Object state change records
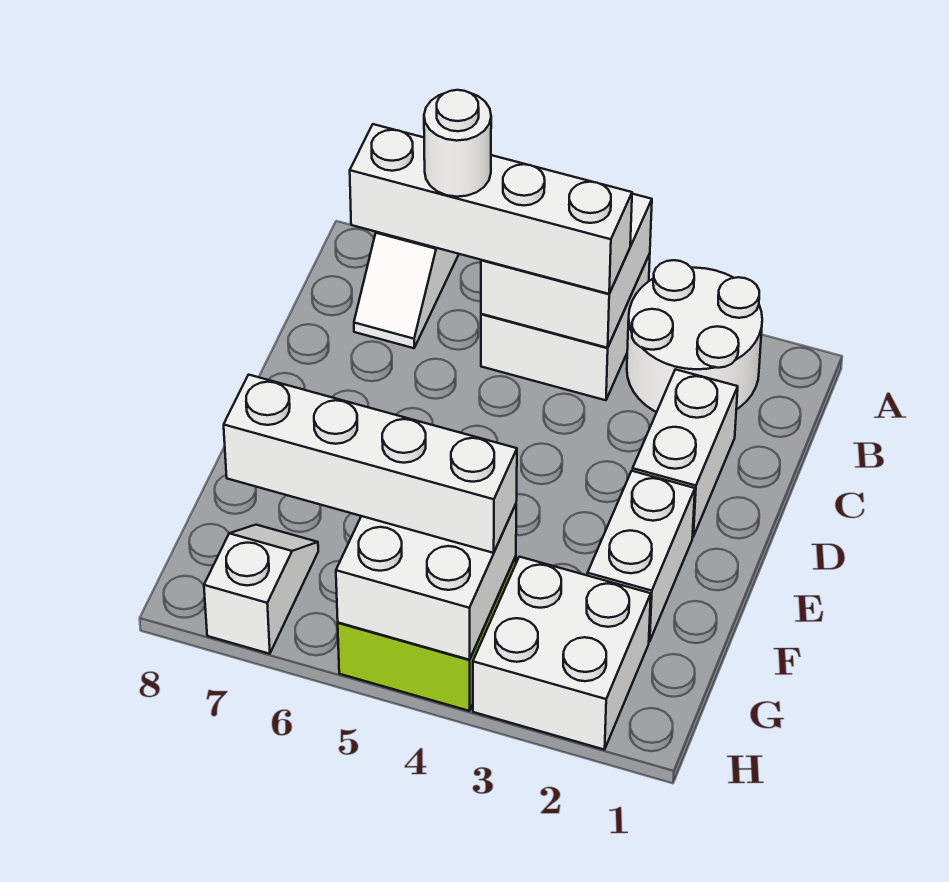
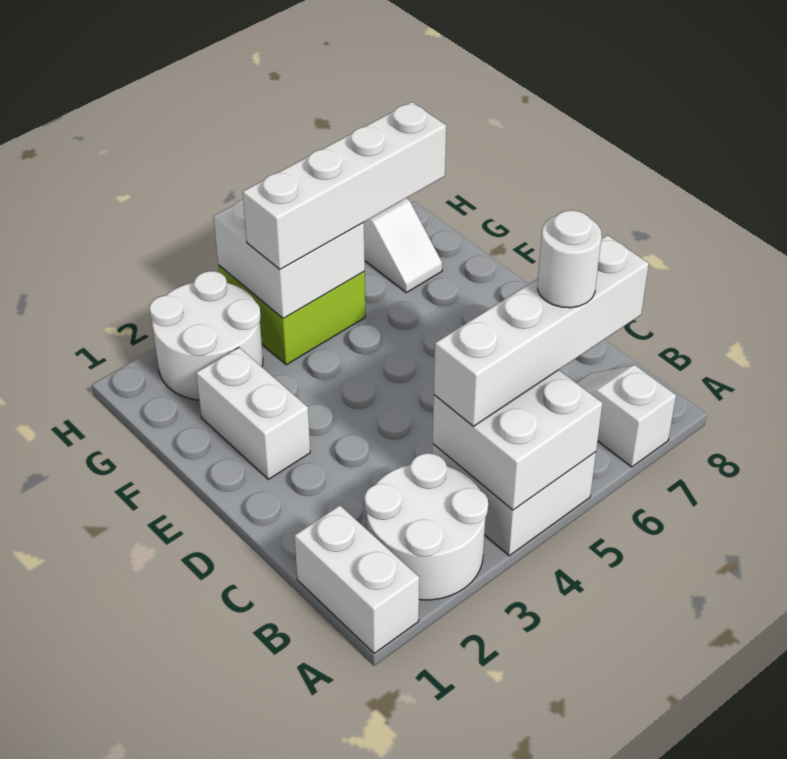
white 1x2 brick [632,369,738,537] -> white 1x2 brick moved to [294,505,419,653]
white 2x2 brick [473,557,651,750] -> white 2x2 round brick [150,271,263,400]

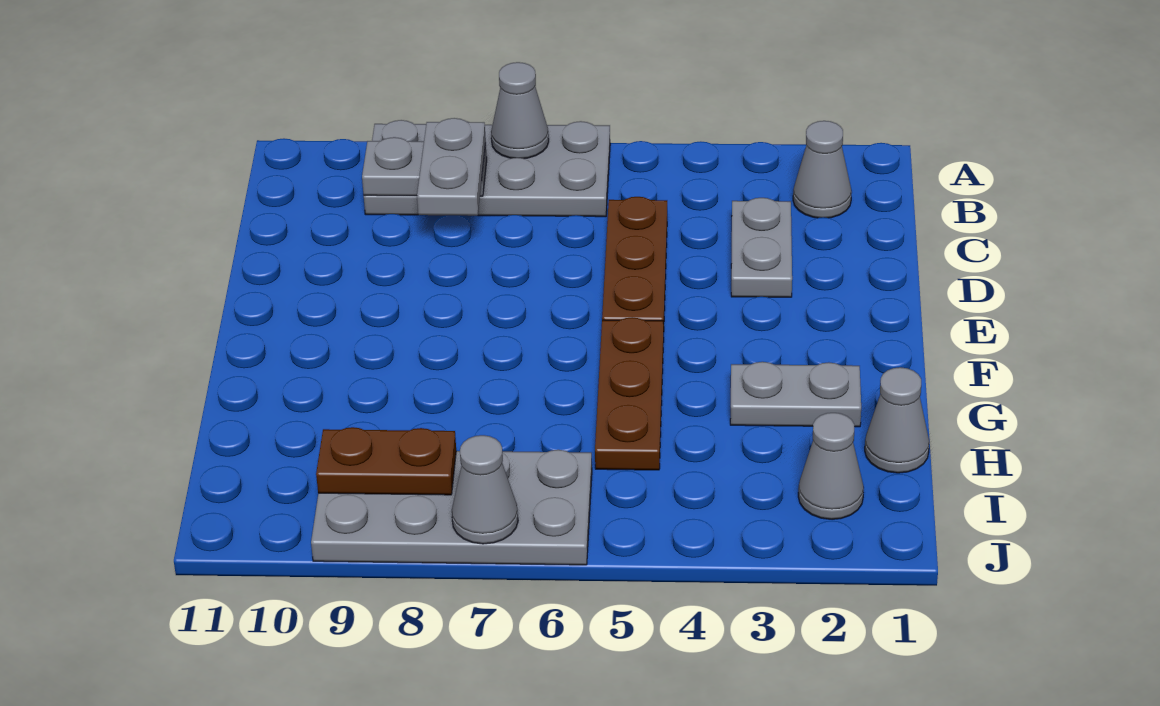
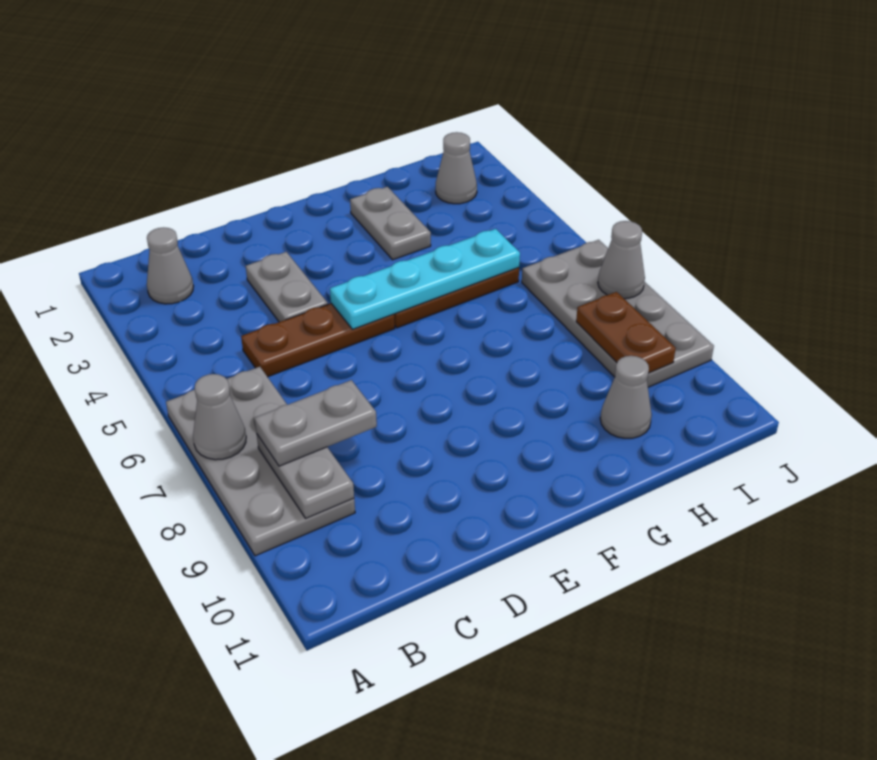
grey 1x2 plate [731,198,792,297] -> grey 1x2 plate turned to [246,252,328,322]
none -> cyan 1x4 plate [330,229,520,329]
grey 1x1 cone [865,367,929,473] -> grey 1x1 cone moved to [600,356,652,438]

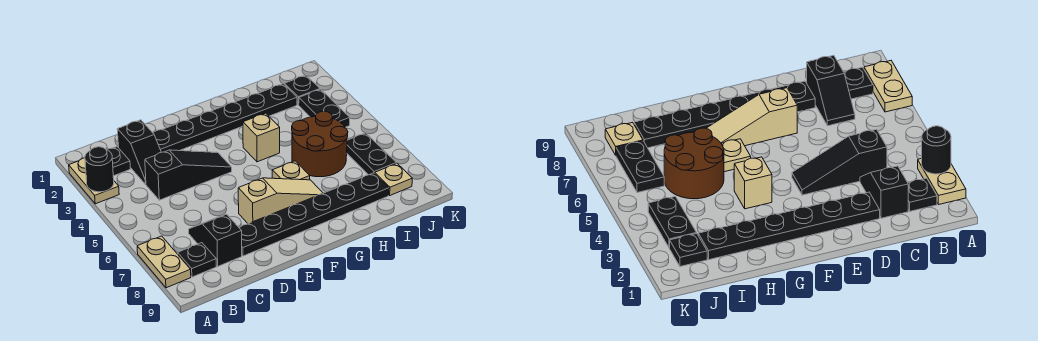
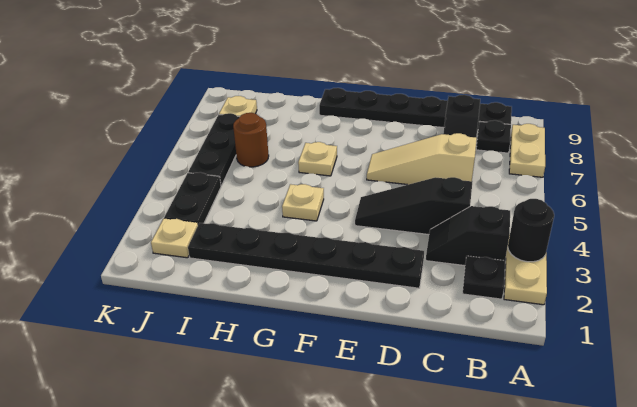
black 1x2 slope [117,120,161,184] -> black 1x2 slope turned to [426,206,510,266]
black 1x6 plate [239,173,389,256] -> black 1x6 plate moved to [319,88,512,131]
tan 1x3 slope [238,178,323,224] -> tan 1x3 slope moved to [367,133,477,185]
tan 1x1 brick [243,113,280,162] -> tan 1x1 plate [282,184,324,221]
brown 2x2 round brick [292,111,348,177] -> brown 1x1 round brick [233,113,269,167]
black 1x1 plate [284,75,320,105] -> tan 1x1 plate [151,218,198,258]
black 1x2 plate [347,133,396,175] -> black 1x3 plate [188,113,239,186]

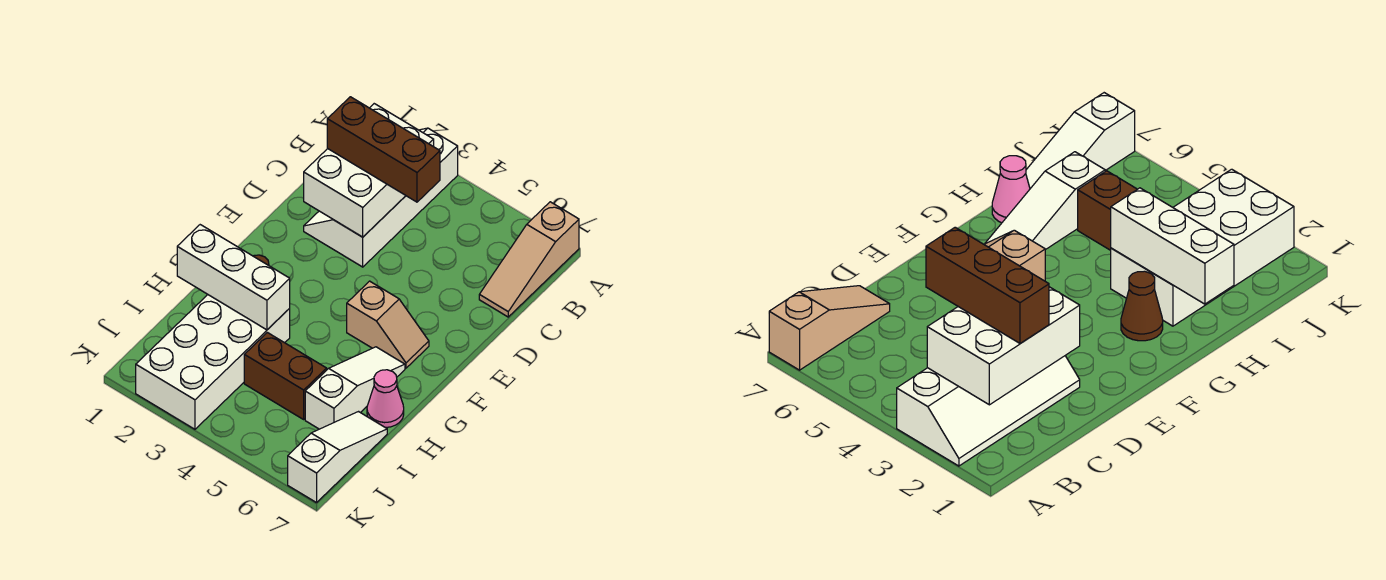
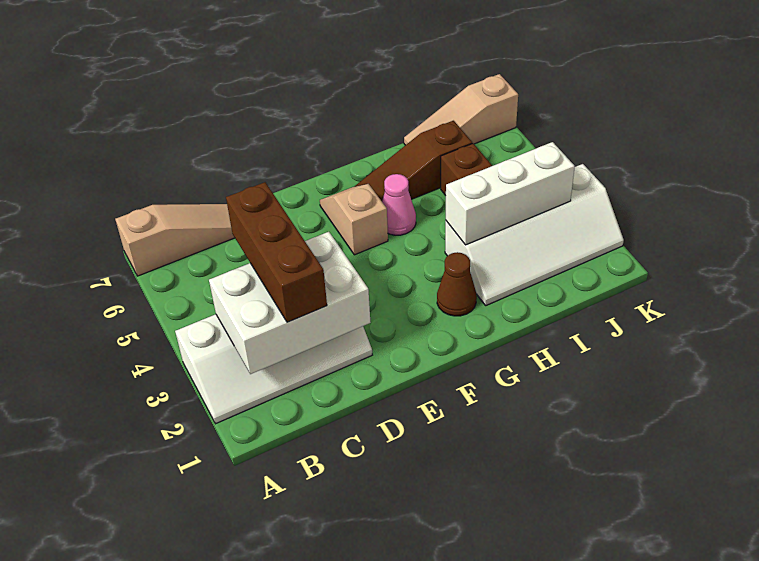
white 1x3 slope [305,347,405,429] -> brown 1x3 slope [354,121,472,201]
white 1x3 brick [177,225,290,330] -> white 1x3 brick turned to [446,142,575,245]
white 2x4 brick [136,295,290,429] -> white 2x4 slope [445,164,624,305]
pink 1x1 cone [367,370,404,427] -> pink 1x1 cone moved to [382,174,416,235]
white 1x3 slope [288,412,387,503] -> tan 1x3 slope [404,74,518,145]

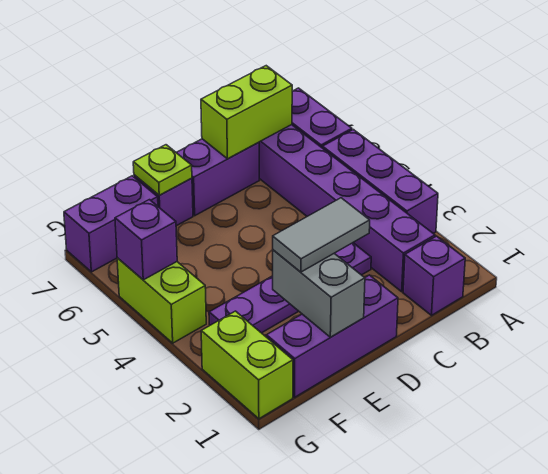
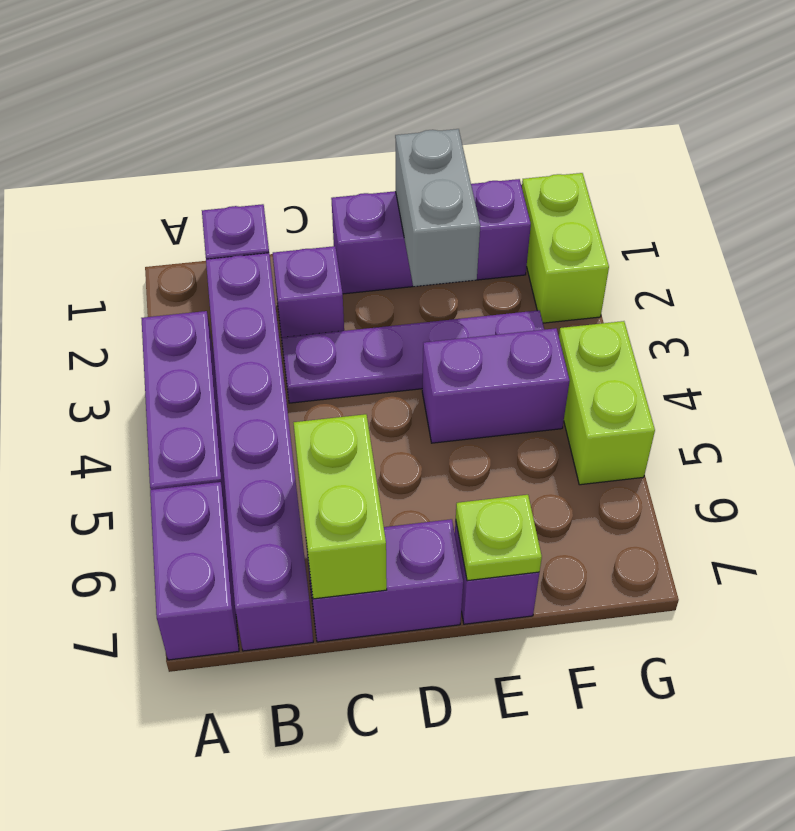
lime 1x2 brick [201,66,292,159] -> lime 1x2 brick turned to [294,414,387,599]
grey 1x2 tile [273,198,370,272] -> none
purple 1x2 brick [64,176,158,272] -> purple 1x2 brick moved to [422,328,570,443]
purple 1x1 brick [115,200,177,280] -> purple 1x1 brick moved to [273,246,344,337]

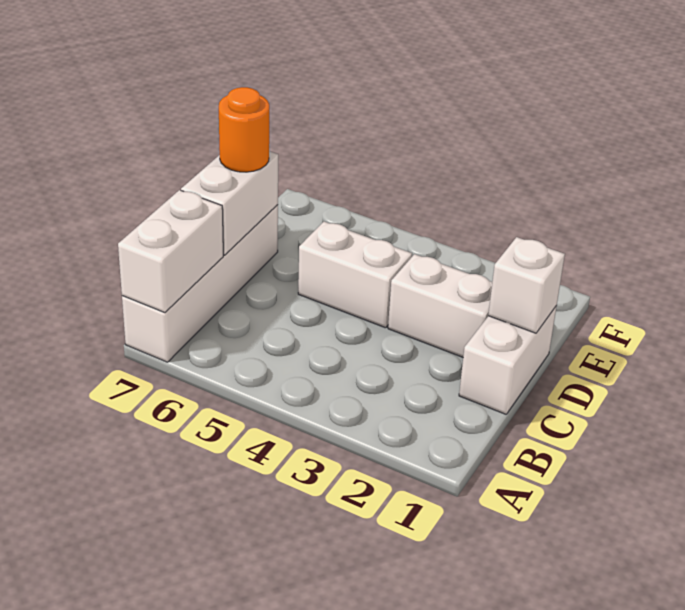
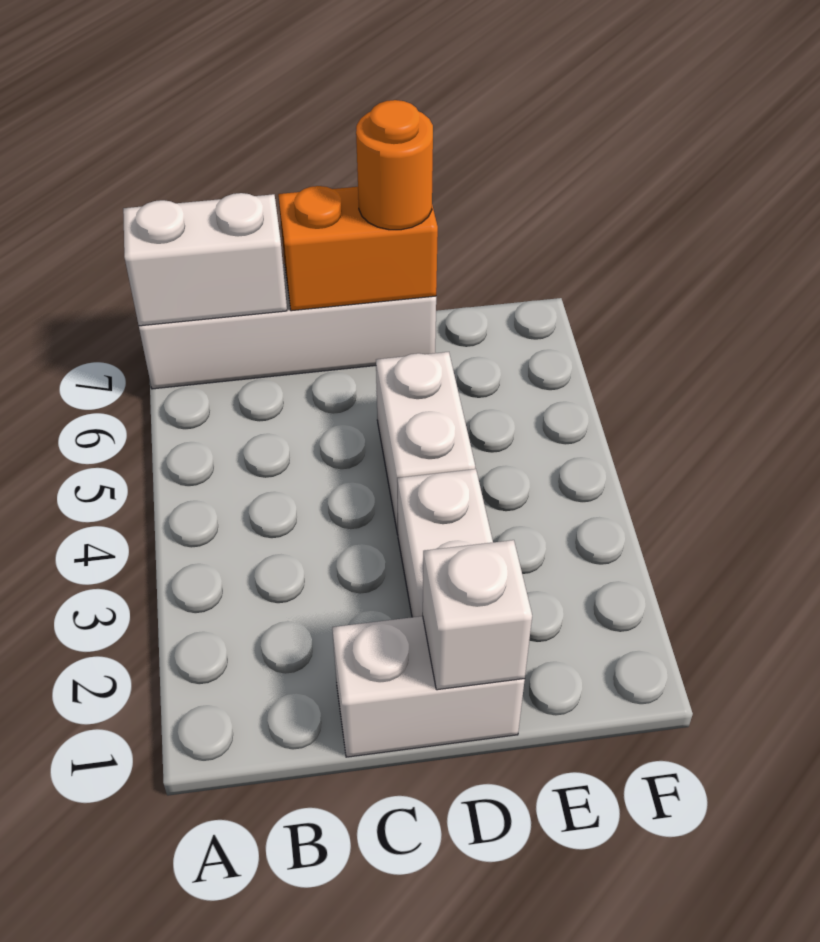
white 1x2 brick [181,151,278,255] -> orange 1x2 brick [278,186,438,311]

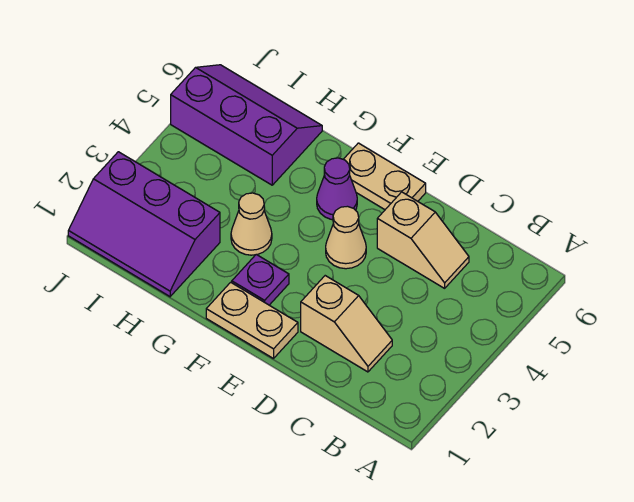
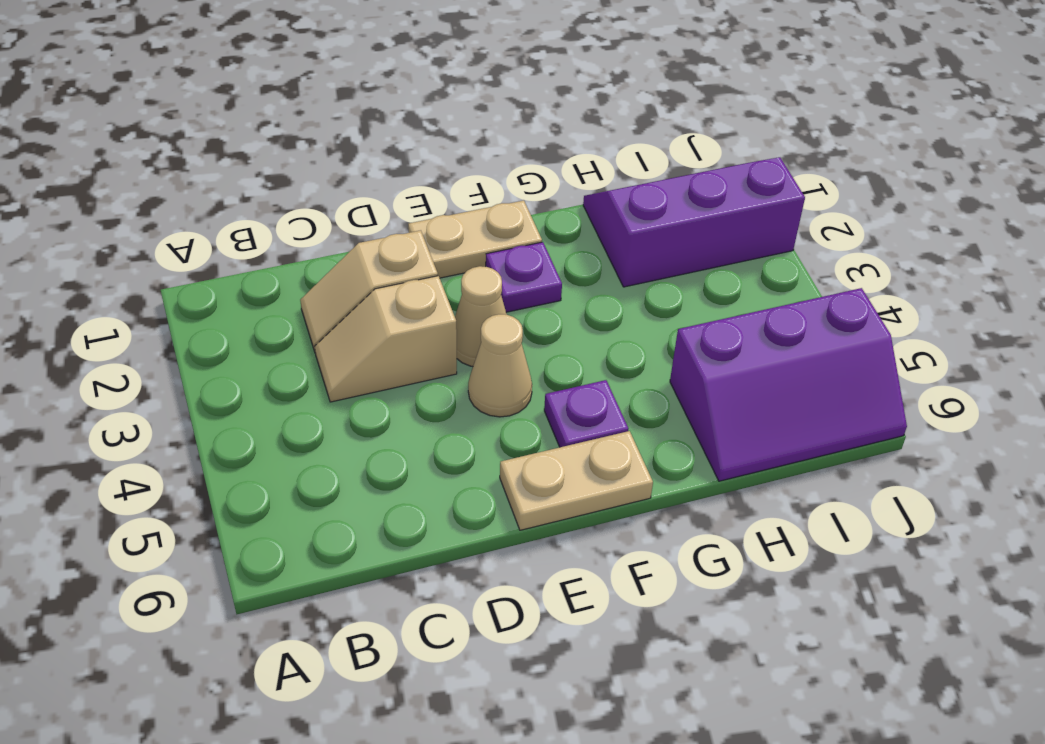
tan 1x2 slope [377,192,469,288] -> tan 1x2 slope moved to [315,276,457,402]
purple 1x1 cone [317,158,357,220] -> purple 1x1 plate [544,380,629,447]
tan 1x1 cone [231,193,272,255] -> tan 1x1 cone moved to [455,266,507,367]

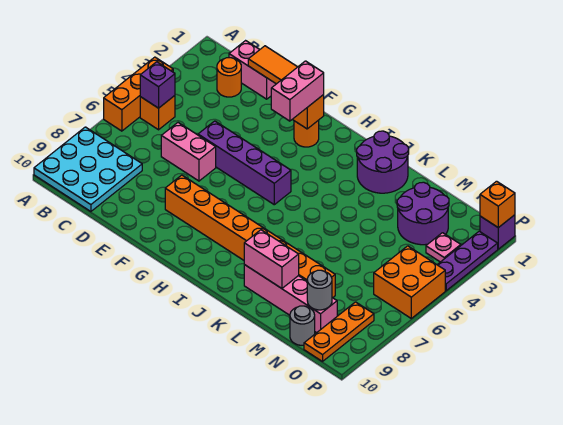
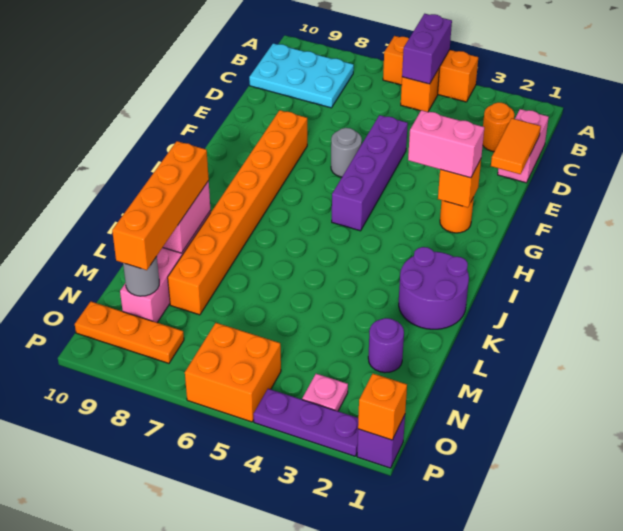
cyan 3x3 plate [34,127,142,211] -> cyan 2x3 plate [249,43,354,108]
purple 1x1 brick [140,62,175,108] -> purple 1x2 brick [402,14,452,84]
pink 1x2 brick [161,123,216,181] -> none
none -> orange 1x4 brick [112,141,209,270]
purple 2x2 round brick [397,182,449,245] -> purple 1x1 round brick [368,318,404,373]
grey 1x1 round brick [290,306,315,345] -> grey 1x1 round brick moved to [331,128,362,177]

> [Exercise instructions]
What is needed is an exact copy of the records above, with no pictures in it.

> [Answer area]
white 1x2 brick [632,369,738,537] -> white 1x2 brick moved to [294,505,419,653]
white 2x2 brick [473,557,651,750] -> white 2x2 round brick [150,271,263,400]

grey 1x2 plate [731,198,792,297] -> grey 1x2 plate turned to [246,252,328,322]
none -> cyan 1x4 plate [330,229,520,329]
grey 1x1 cone [865,367,929,473] -> grey 1x1 cone moved to [600,356,652,438]

black 1x2 slope [117,120,161,184] -> black 1x2 slope turned to [426,206,510,266]
black 1x6 plate [239,173,389,256] -> black 1x6 plate moved to [319,88,512,131]
tan 1x3 slope [238,178,323,224] -> tan 1x3 slope moved to [367,133,477,185]
tan 1x1 brick [243,113,280,162] -> tan 1x1 plate [282,184,324,221]
brown 2x2 round brick [292,111,348,177] -> brown 1x1 round brick [233,113,269,167]
black 1x1 plate [284,75,320,105] -> tan 1x1 plate [151,218,198,258]
black 1x2 plate [347,133,396,175] -> black 1x3 plate [188,113,239,186]

white 1x3 slope [305,347,405,429] -> brown 1x3 slope [354,121,472,201]
white 1x3 brick [177,225,290,330] -> white 1x3 brick turned to [446,142,575,245]
white 2x4 brick [136,295,290,429] -> white 2x4 slope [445,164,624,305]
pink 1x1 cone [367,370,404,427] -> pink 1x1 cone moved to [382,174,416,235]
white 1x3 slope [288,412,387,503] -> tan 1x3 slope [404,74,518,145]

lime 1x2 brick [201,66,292,159] -> lime 1x2 brick turned to [294,414,387,599]
grey 1x2 tile [273,198,370,272] -> none
purple 1x2 brick [64,176,158,272] -> purple 1x2 brick moved to [422,328,570,443]
purple 1x1 brick [115,200,177,280] -> purple 1x1 brick moved to [273,246,344,337]

white 1x2 brick [181,151,278,255] -> orange 1x2 brick [278,186,438,311]

tan 1x2 slope [377,192,469,288] -> tan 1x2 slope moved to [315,276,457,402]
purple 1x1 cone [317,158,357,220] -> purple 1x1 plate [544,380,629,447]
tan 1x1 cone [231,193,272,255] -> tan 1x1 cone moved to [455,266,507,367]

cyan 3x3 plate [34,127,142,211] -> cyan 2x3 plate [249,43,354,108]
purple 1x1 brick [140,62,175,108] -> purple 1x2 brick [402,14,452,84]
pink 1x2 brick [161,123,216,181] -> none
none -> orange 1x4 brick [112,141,209,270]
purple 2x2 round brick [397,182,449,245] -> purple 1x1 round brick [368,318,404,373]
grey 1x1 round brick [290,306,315,345] -> grey 1x1 round brick moved to [331,128,362,177]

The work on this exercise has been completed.